Provided material>
§

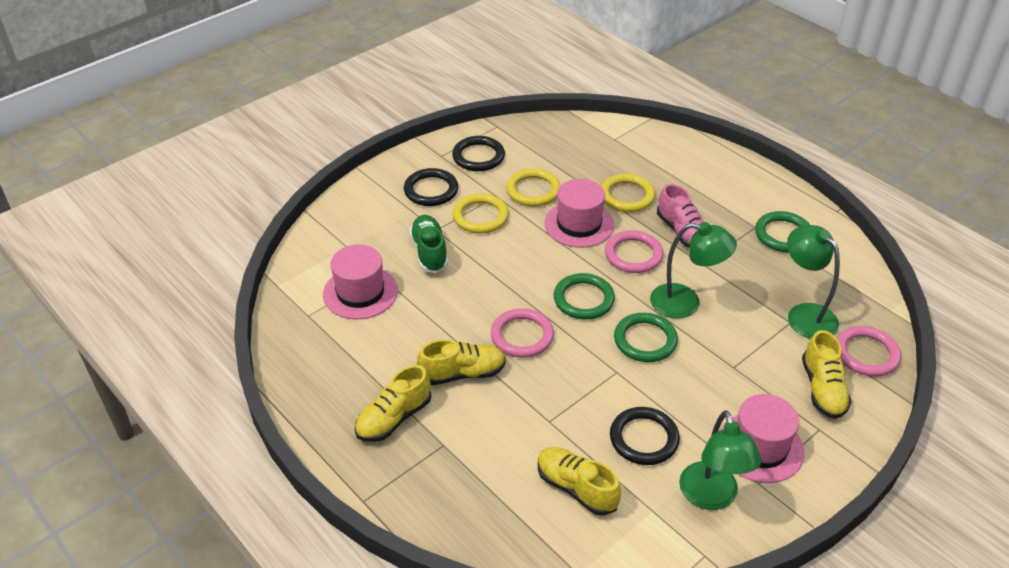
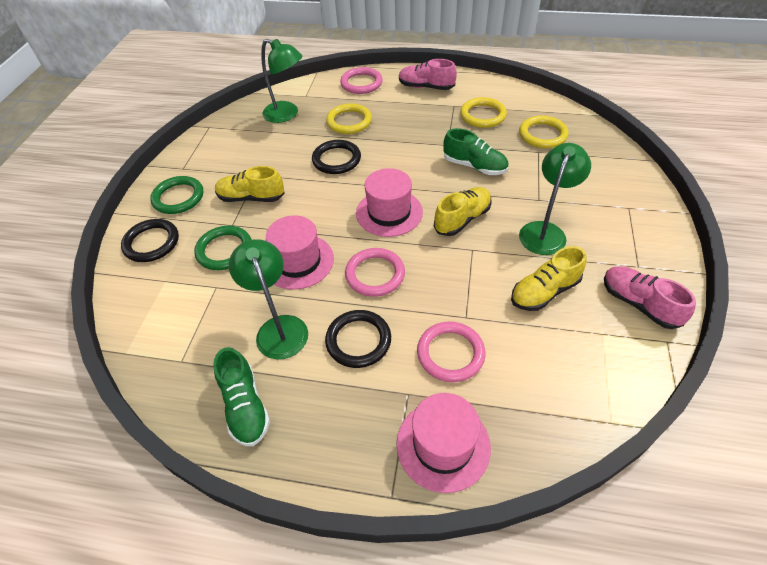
green ring: 3 -> 2
green shoe: 1 -> 2
pink shoe: 1 -> 2
yellow shoe: 4 -> 3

§

Pictures do not belong in the copy. Reproduce the rest of the data exactly.

Task solution>
green ring: 3 -> 2
green shoe: 1 -> 2
pink shoe: 1 -> 2
yellow shoe: 4 -> 3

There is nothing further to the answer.